◆ What the exercise asks: Write out again, exactly as they appear, the lines from the start of the data below through the line with "yellow line: (59, 73) -> (112, 206), moved"; no pictures.

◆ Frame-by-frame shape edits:
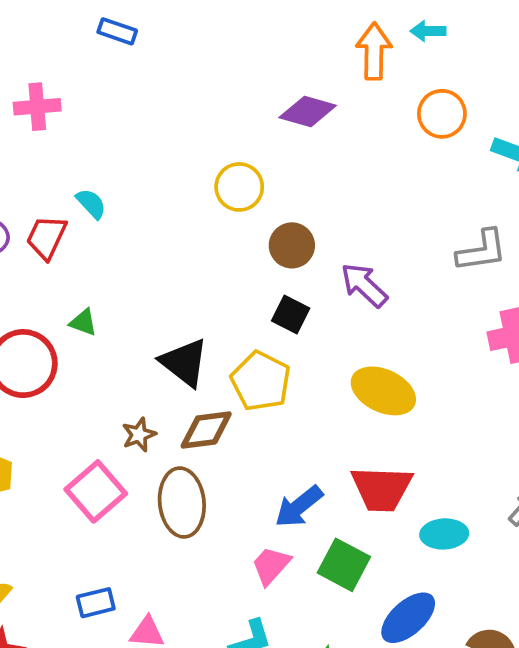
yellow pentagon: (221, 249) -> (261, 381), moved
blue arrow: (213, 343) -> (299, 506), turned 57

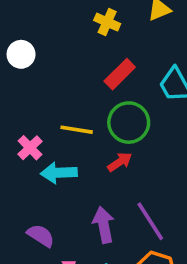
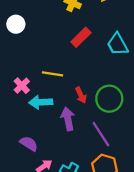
green circle: (129, 123) -> (109, 99), moved
red arrow: (120, 162) -> (81, 95), turned 98
purple arrow: (104, 225) -> (68, 119), moved

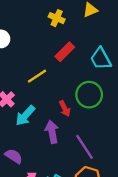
yellow line: (53, 74) -> (37, 76), moved, turned -42
green circle: (109, 99) -> (89, 95), moved
cyan arrow: (41, 102) -> (25, 116), turned -45

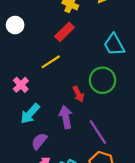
red rectangle: (65, 52) -> (65, 32), moved
cyan arrow: (25, 116) -> (30, 114), moved
purple semicircle: (14, 156) -> (39, 141), moved, turned -84

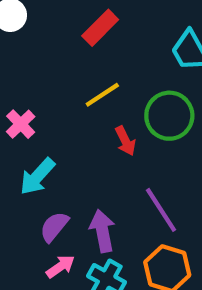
yellow line: (51, 62) -> (102, 95), moved
purple arrow: (66, 117) -> (102, 231), moved

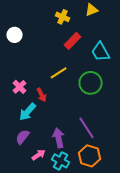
red rectangle: (100, 28) -> (73, 41), moved
red arrow: (125, 141) -> (42, 95), moved
purple semicircle: (54, 227) -> (23, 137), moved

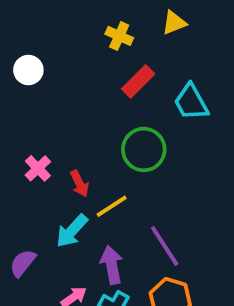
yellow line: (59, 73) -> (112, 206), moved
green circle: (91, 83) -> (144, 149), moved
cyan arrow: (28, 112) -> (72, 231), moved
purple semicircle: (23, 137) -> (23, 263), moved

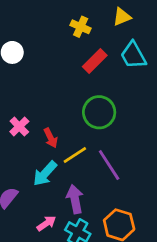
cyan trapezoid: (191, 102) -> (133, 55), moved
purple line: (165, 246) -> (109, 165), moved

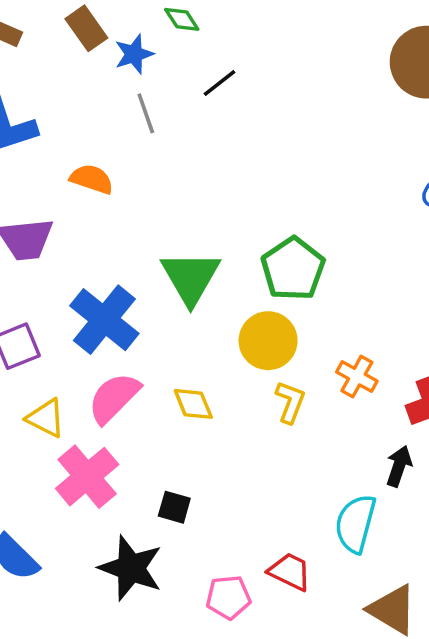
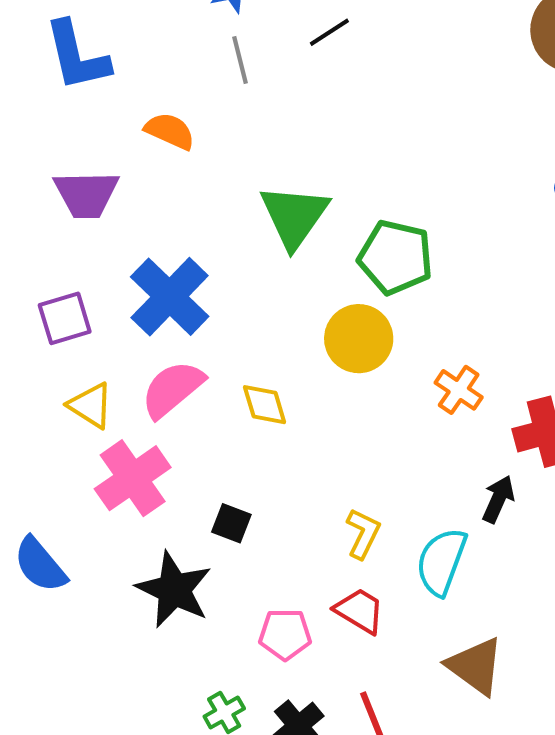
green pentagon: (293, 269) -> (395, 257), turned -30
green triangle: (191, 278) -> (294, 216), moved
yellow L-shape: (290, 402) -> (363, 533), moved

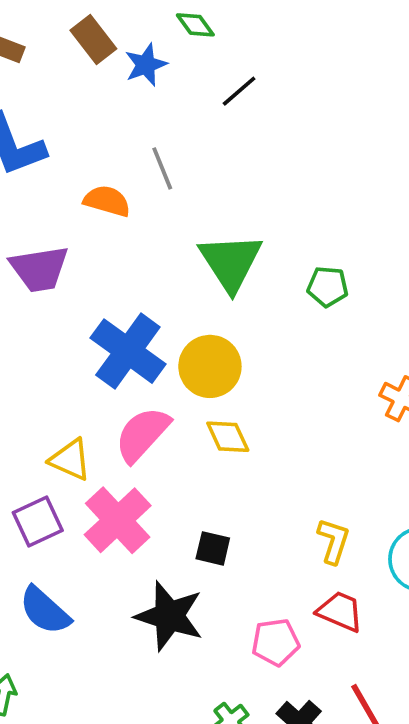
gray line: (240, 60) -> (162, 168), moved
green pentagon: (395, 257) -> (328, 287), size x0.6
purple square: (65, 318) -> (38, 521), moved
yellow circle: (359, 339) -> (210, 366), moved

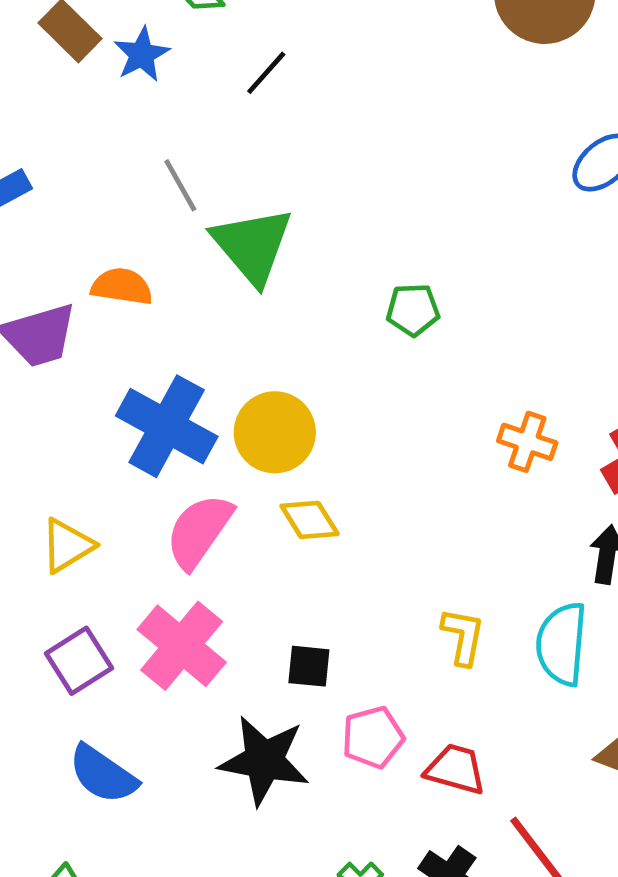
orange semicircle: (107, 201) -> (122, 286), moved
green triangle: (231, 262) -> (252, 245), moved
yellow triangle: (70, 460) -> (67, 546), moved, turned -48
red trapezoid: (340, 611) -> (456, 769), moved
pink pentagon: (276, 642) -> (373, 737), moved

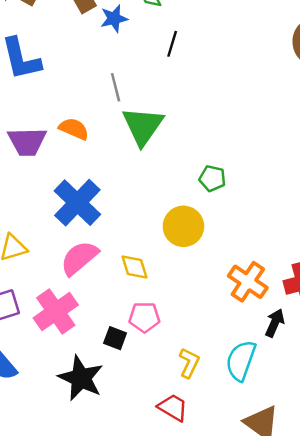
black line: (266, 73) -> (172, 44), turned -40
yellow circle: (275, 432) -> (183, 226), moved
orange cross: (527, 442) -> (248, 282), moved, size x1.4
yellow L-shape: (463, 636) -> (189, 363), moved
pink pentagon: (373, 737) -> (144, 317), moved

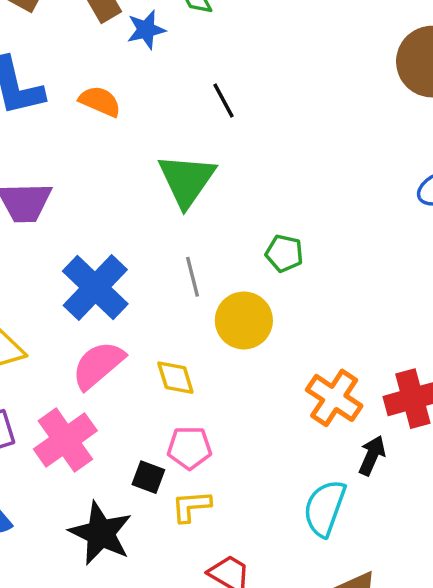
black line: (172, 44) -> (223, 100), moved, turned -45
gray line: (116, 87) -> (192, 277), moved
orange semicircle: (74, 129) -> (100, 101), moved
yellow L-shape: (189, 363) -> (191, 506), moved, turned -120

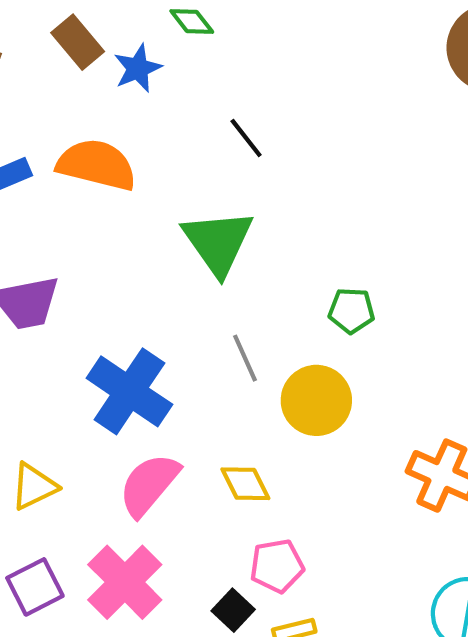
orange semicircle: (100, 101) -> (97, 165), size x1.5
black square: (148, 477) -> (233, 610), turned 32

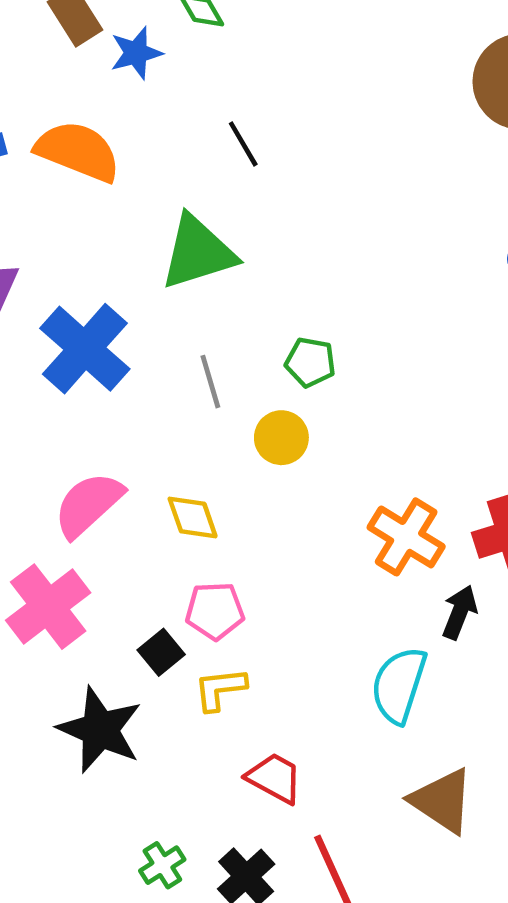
green triangle: (218, 242) -> (198, 252), turned 40
green pentagon: (351, 311) -> (310, 362), moved
blue cross: (129, 391) -> (85, 349), moved
yellow circle: (316, 400) -> (281, 438), size x0.7

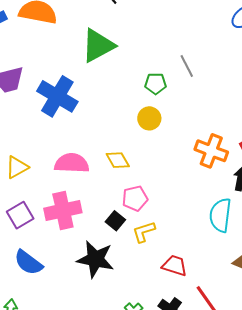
gray line: (210, 382) -> (187, 66), moved
pink semicircle: (88, 505) -> (72, 163), turned 56
pink cross: (48, 607) -> (63, 210), turned 36

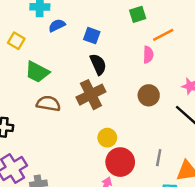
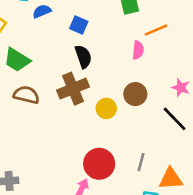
yellow circle: (107, 138) -> (106, 108), moved

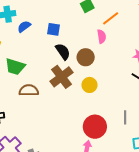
brown circle: (135, 94) -> (86, 57), moved

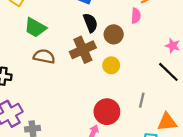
gray line: (125, 117) -> (142, 100), moved

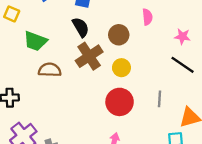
pink semicircle: (136, 16) -> (147, 17), moved
black semicircle: (90, 23) -> (81, 27), moved
red circle: (107, 112) -> (120, 102), moved

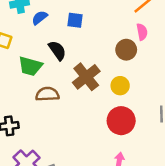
black semicircle: (81, 27) -> (57, 50), moved
brown circle: (119, 35) -> (126, 50), moved

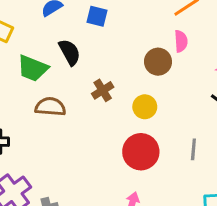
brown cross: (86, 77) -> (103, 90), size x0.6

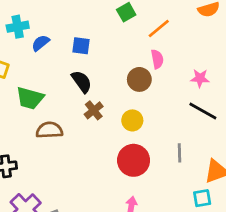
black semicircle: (70, 52) -> (82, 82), moved

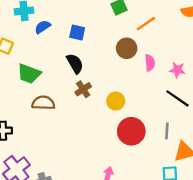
pink semicircle: (157, 59) -> (150, 63), moved
brown circle: (139, 79) -> (127, 48), moved
gray line: (179, 153) -> (167, 131), moved
red circle: (134, 160) -> (131, 131), moved

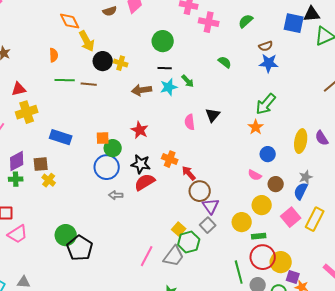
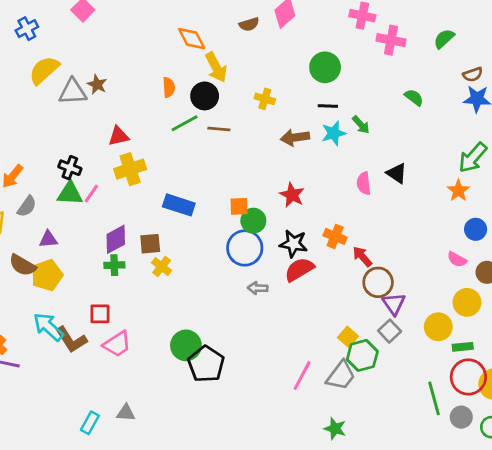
black circle: (103, 61) -> (205, 96), moved
green line: (65, 80) -> (185, 123), turned -30
black triangle: (213, 115) -> (397, 173), turned -35

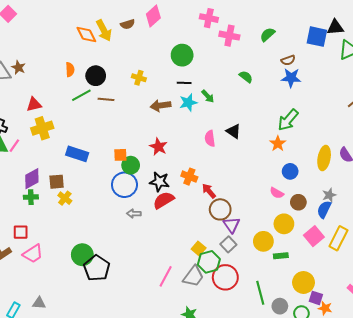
yellow arrow: (216, 67) -> (104, 30), moved
red circle: (468, 377) -> (225, 277), moved

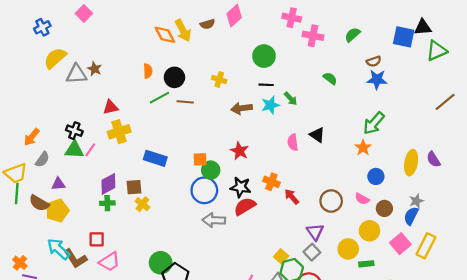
brown circle: (220, 209) -> (331, 201), moved
gray arrow: (134, 214) -> (214, 220), size x1.5

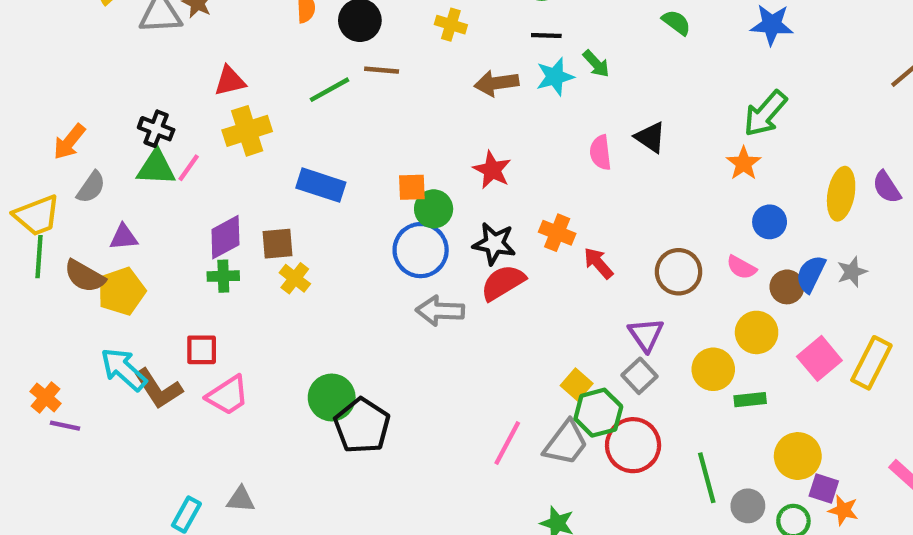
green line: (160, 98) -> (330, 90), moved
blue semicircle: (411, 216) -> (811, 274), moved

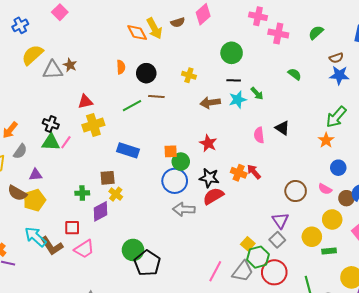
purple diamond: (225, 237) -> (100, 211), moved
red arrow: (598, 263) -> (254, 172), moved

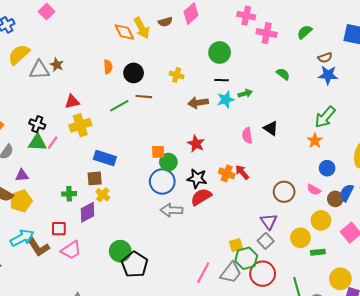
green arrow: (257, 93) -> (245, 93), turned -64
blue rectangle: (128, 150) -> (105, 158), moved
cyan arrow: (35, 237) -> (22, 238), turned 110
yellow square: (248, 244) -> (236, 245), turned 32

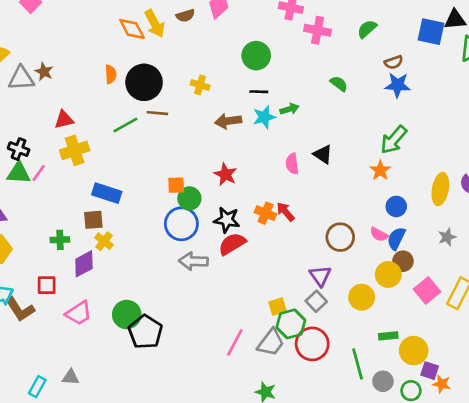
black circle: (134, 73) -> (144, 82), size x1.4
blue semicircle: (347, 193) -> (396, 238), moved
brown circle: (335, 199) -> (403, 261), moved
pink trapezoid: (71, 250) -> (79, 313), moved
green rectangle: (318, 252) -> (388, 336), moved

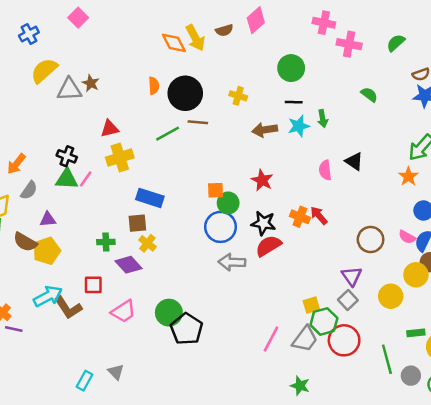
green arrow: (290, 109) -> (323, 118), turned 96
purple diamond: (84, 264) -> (129, 265), turned 76
gray triangle: (71, 377) -> (116, 372), turned 42

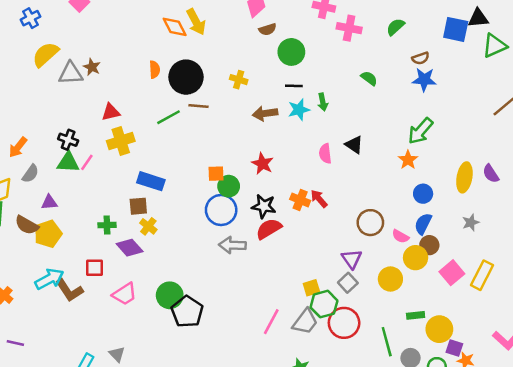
brown semicircle: (224, 30) -> (268, 29), moved
pink semicircle: (407, 237) -> (400, 236), moved
purple line: (14, 329) -> (15, 343), moved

◆ Reply:
yellow pentagon: (221, 249) -> (261, 381), moved
blue arrow: (213, 343) -> (299, 506), turned 57

green circle: (129, 123) -> (109, 99), moved
red arrow: (120, 162) -> (81, 95), turned 98
purple arrow: (104, 225) -> (68, 119), moved

yellow line: (53, 74) -> (37, 76), moved, turned -42
green circle: (109, 99) -> (89, 95), moved
cyan arrow: (41, 102) -> (25, 116), turned -45

red rectangle: (65, 52) -> (65, 32), moved
cyan arrow: (25, 116) -> (30, 114), moved
purple semicircle: (14, 156) -> (39, 141), moved, turned -84

yellow line: (51, 62) -> (102, 95), moved
purple arrow: (66, 117) -> (102, 231), moved

red rectangle: (100, 28) -> (73, 41), moved
red arrow: (125, 141) -> (42, 95), moved
purple semicircle: (54, 227) -> (23, 137), moved

yellow line: (59, 73) -> (112, 206), moved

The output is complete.